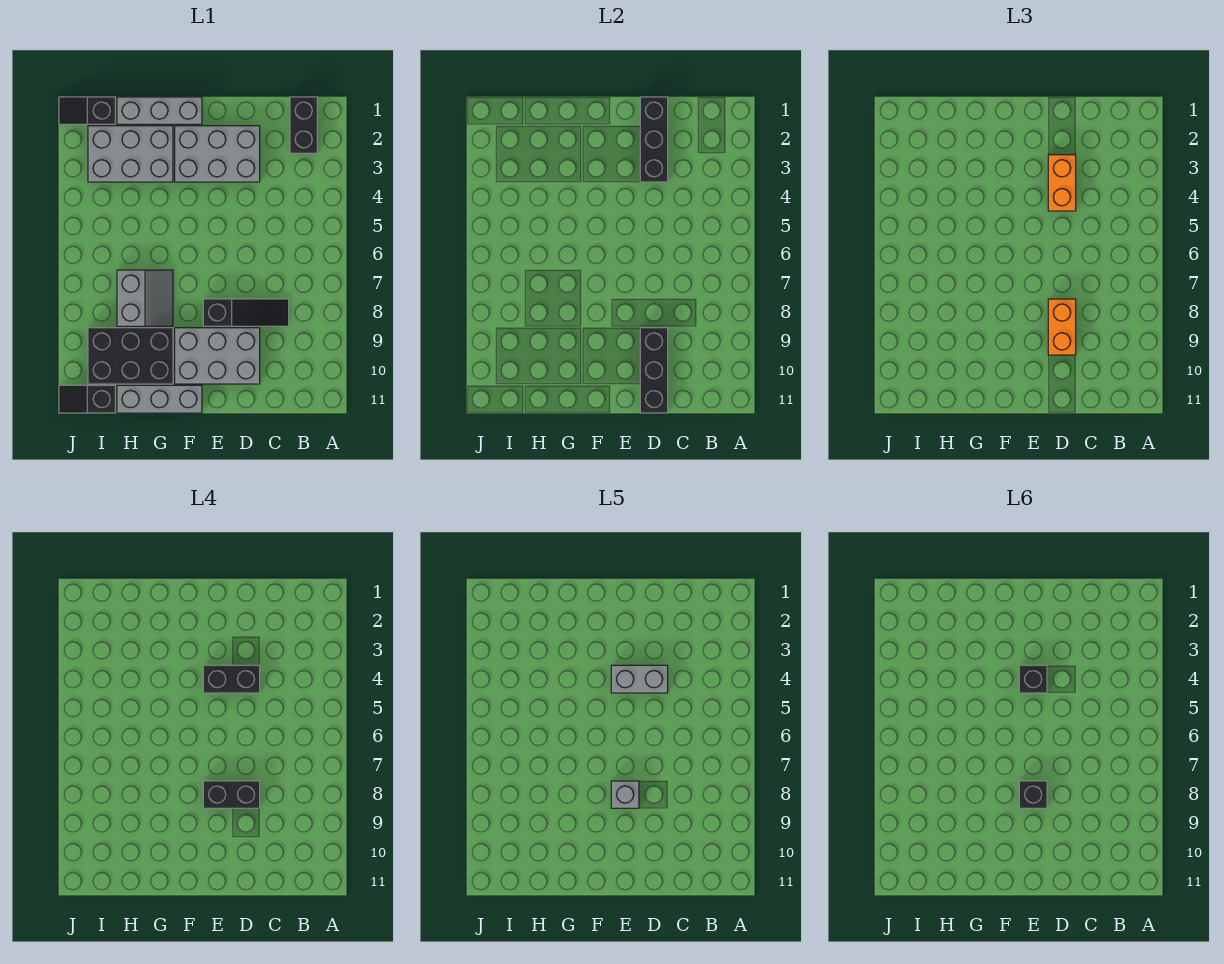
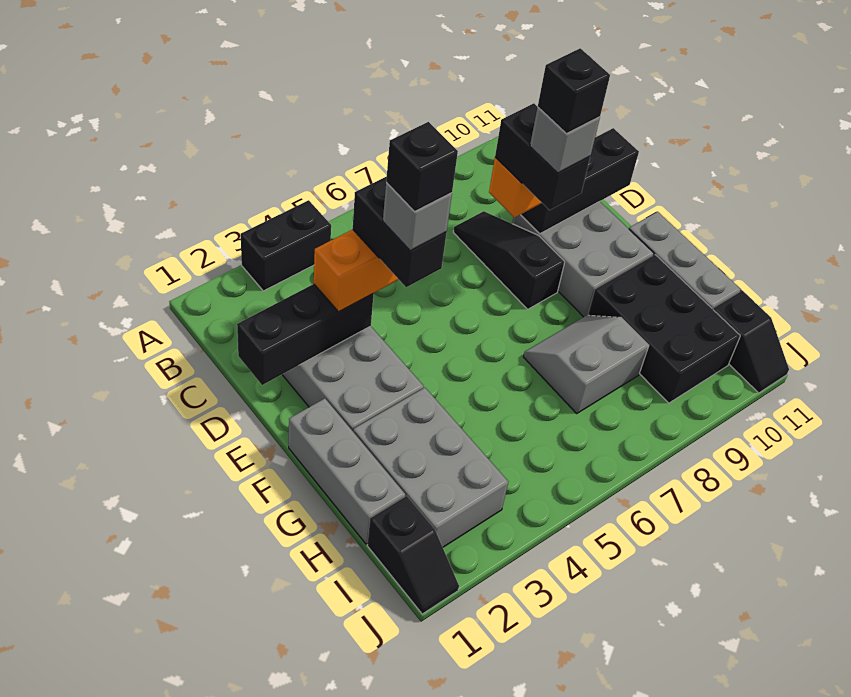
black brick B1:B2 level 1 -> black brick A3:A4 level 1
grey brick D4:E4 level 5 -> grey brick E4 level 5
---
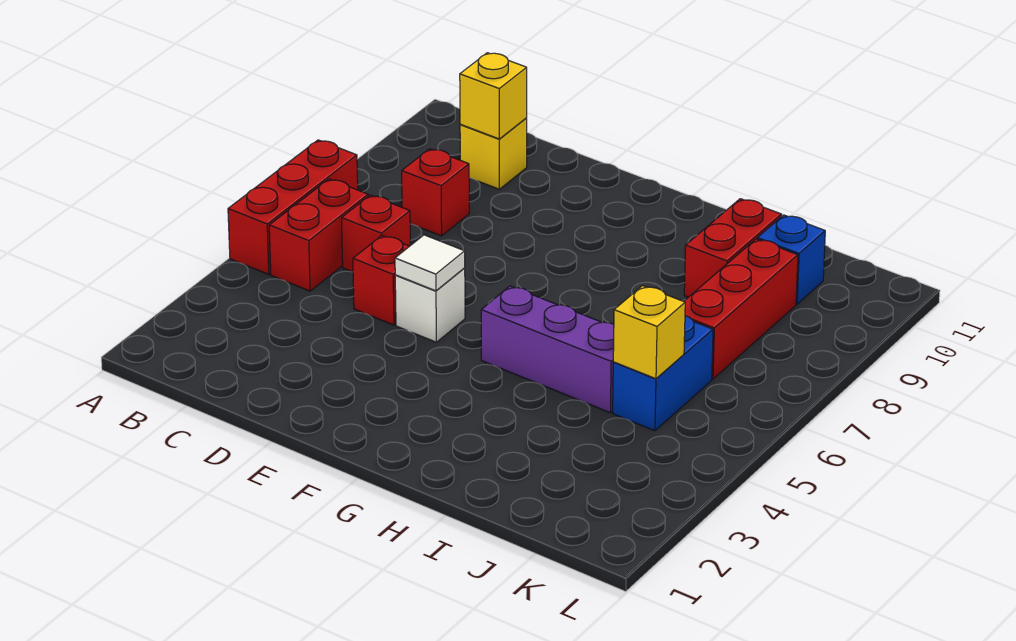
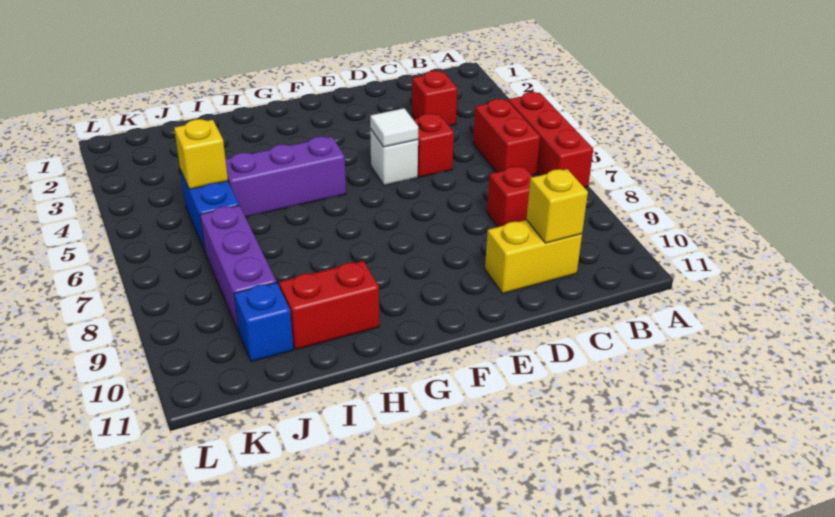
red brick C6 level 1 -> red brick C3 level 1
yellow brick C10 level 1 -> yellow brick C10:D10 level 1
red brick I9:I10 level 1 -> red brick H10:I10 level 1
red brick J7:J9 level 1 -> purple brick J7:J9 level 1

ACTIVITY
Give back, exactly as written, the stretch from the line with "black brick B1:B2" through the line with "grey brick D4:E4", and no other lines from the records above.

TASK RESPONSE
black brick B1:B2 level 1 -> black brick A3:A4 level 1
grey brick D4:E4 level 5 -> grey brick E4 level 5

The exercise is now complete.